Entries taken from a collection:
--------------------
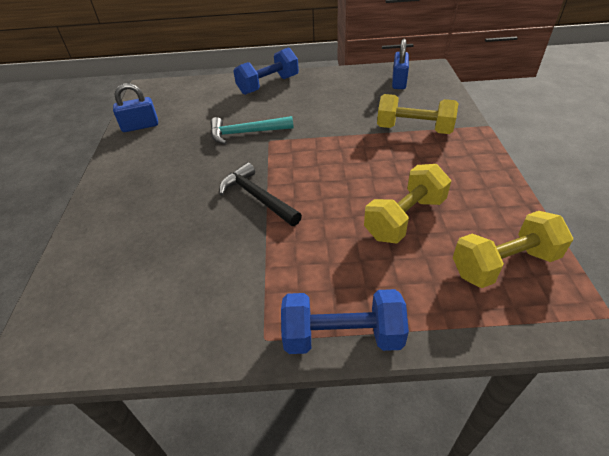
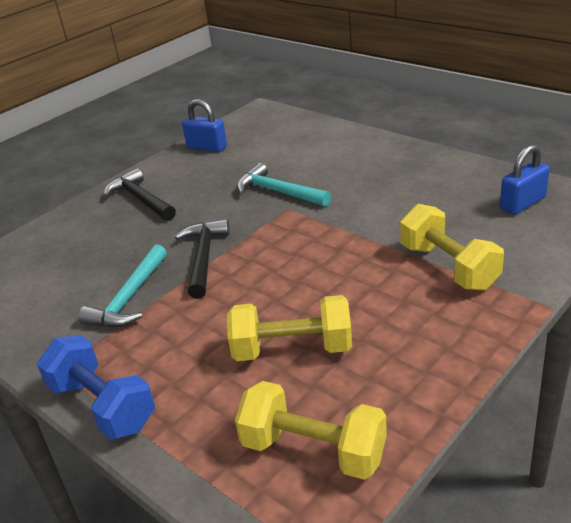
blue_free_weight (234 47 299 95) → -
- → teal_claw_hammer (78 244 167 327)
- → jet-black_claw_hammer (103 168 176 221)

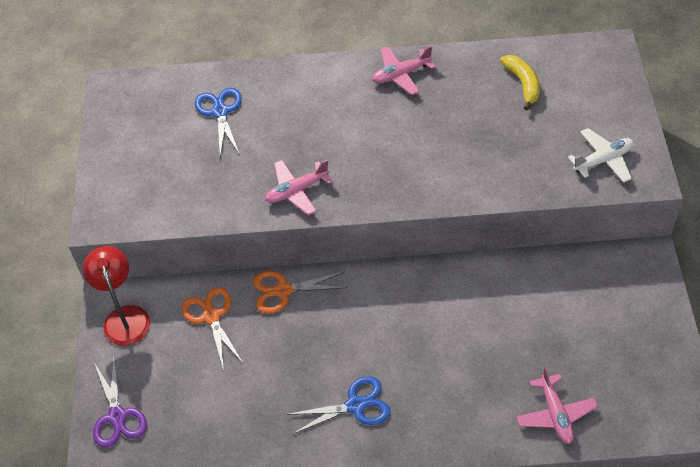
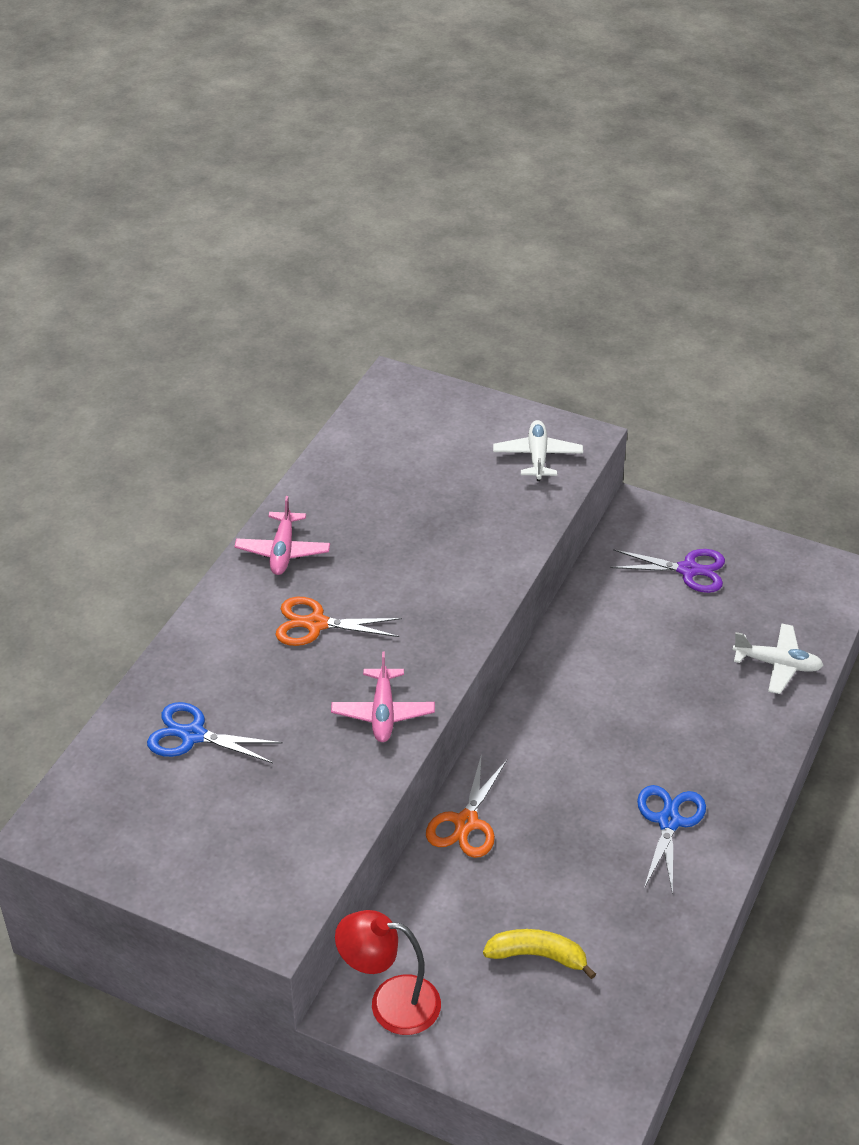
royal_purple_shears (93 357 147 448) → royal_purple_shears (610 549 725 593), relocated
orange-coloured_shears (182 287 244 370) → orange-coloured_shears (275 597 402 646), relocated
yellow_toy_banana (500 55 540 110) → yellow_toy_banana (483 929 596 979), relocated
pink_toy_plane (517 367 598 444) → snow-white_toy_plane (732 623 824 694)

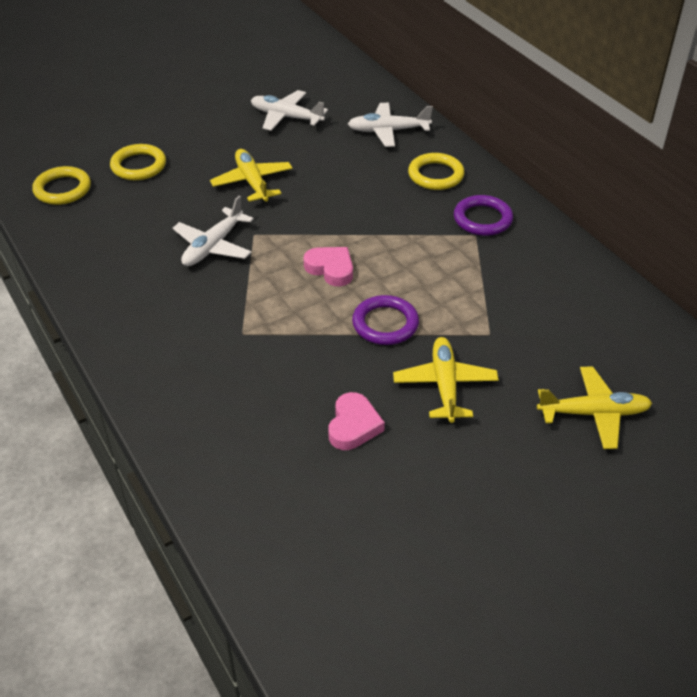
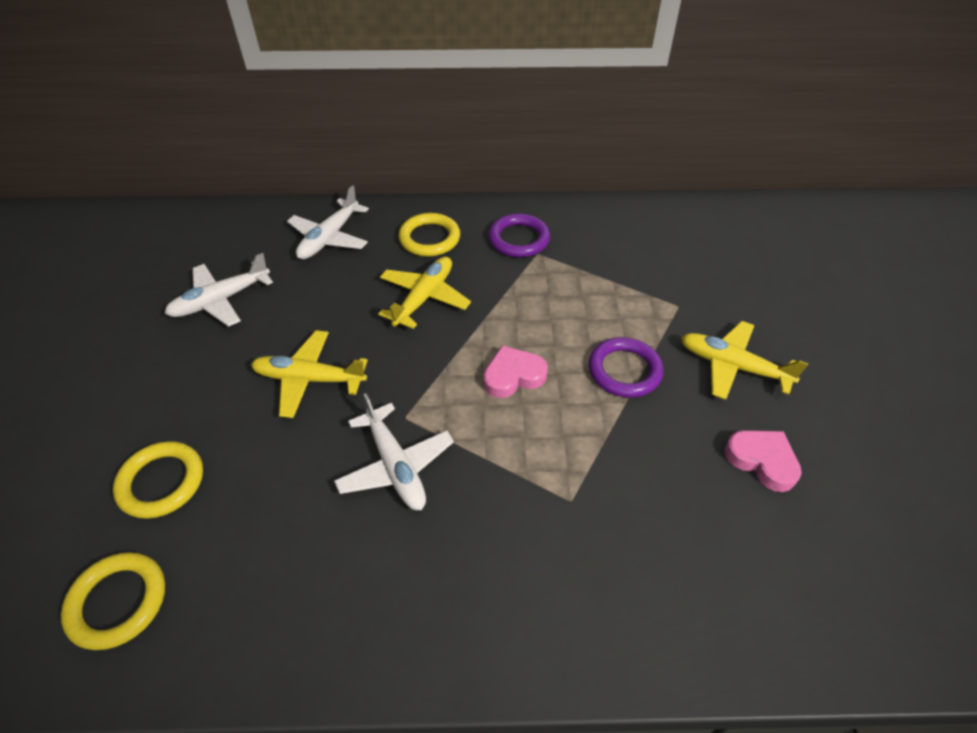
yellow_toy_plane (537 366 652 449) → yellow_toy_plane (378 257 471 329), relocated

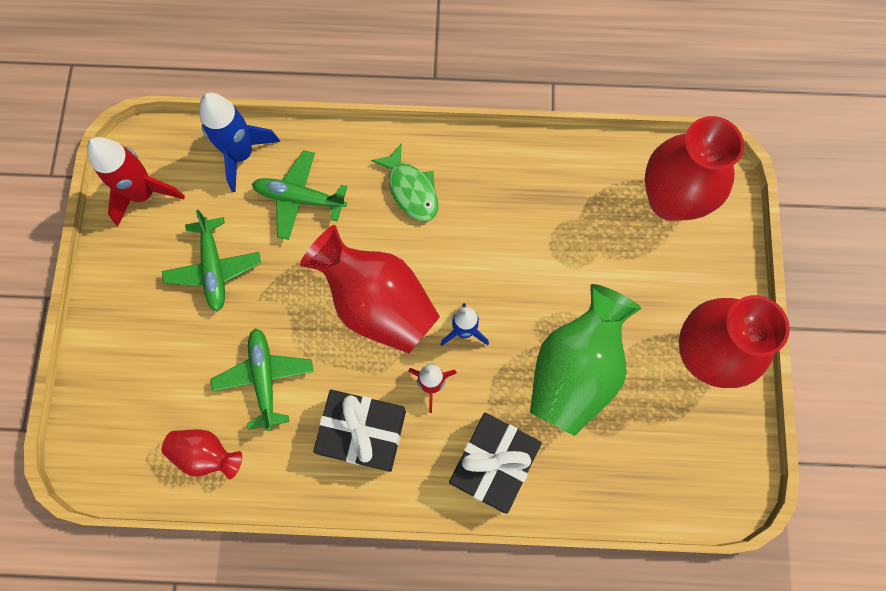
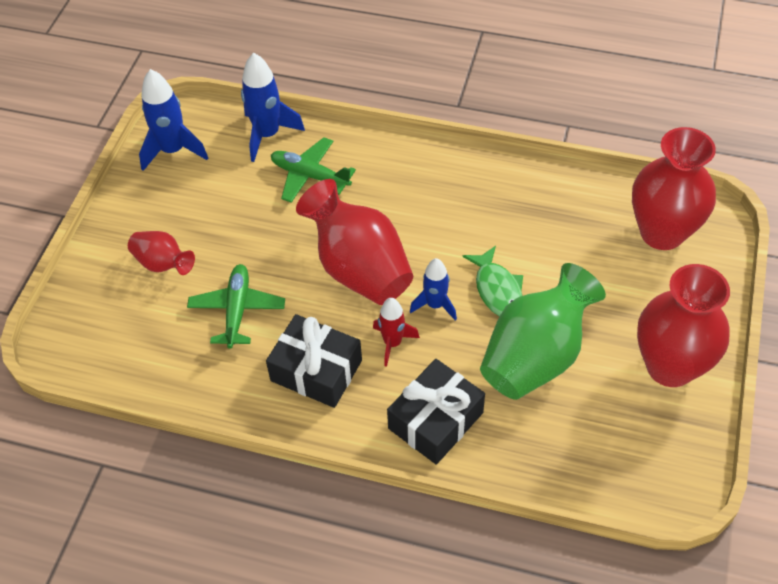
crimson_spaceship (87 137 185 226) → blue_spaceship (139 69 208 171)
green_toy_plane (162 210 261 312) → -
crimson_tall_vase (162 430 242 479) → crimson_tall_vase (128 231 195 275), relocated
green_fish (371 144 438 222) → green_fish (463 246 523 316), relocated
--------------------
**TASK DETAILS:** The expected output is every entry above, character for character, with no pictures.

**RESPONSE FOR THIS EXERCISE:**
blue_free_weight (234 47 299 95) → -
- → teal_claw_hammer (78 244 167 327)
- → jet-black_claw_hammer (103 168 176 221)

royal_purple_shears (93 357 147 448) → royal_purple_shears (610 549 725 593), relocated
orange-coloured_shears (182 287 244 370) → orange-coloured_shears (275 597 402 646), relocated
yellow_toy_banana (500 55 540 110) → yellow_toy_banana (483 929 596 979), relocated
pink_toy_plane (517 367 598 444) → snow-white_toy_plane (732 623 824 694)

yellow_toy_plane (537 366 652 449) → yellow_toy_plane (378 257 471 329), relocated

crimson_spaceship (87 137 185 226) → blue_spaceship (139 69 208 171)
green_toy_plane (162 210 261 312) → -
crimson_tall_vase (162 430 242 479) → crimson_tall_vase (128 231 195 275), relocated
green_fish (371 144 438 222) → green_fish (463 246 523 316), relocated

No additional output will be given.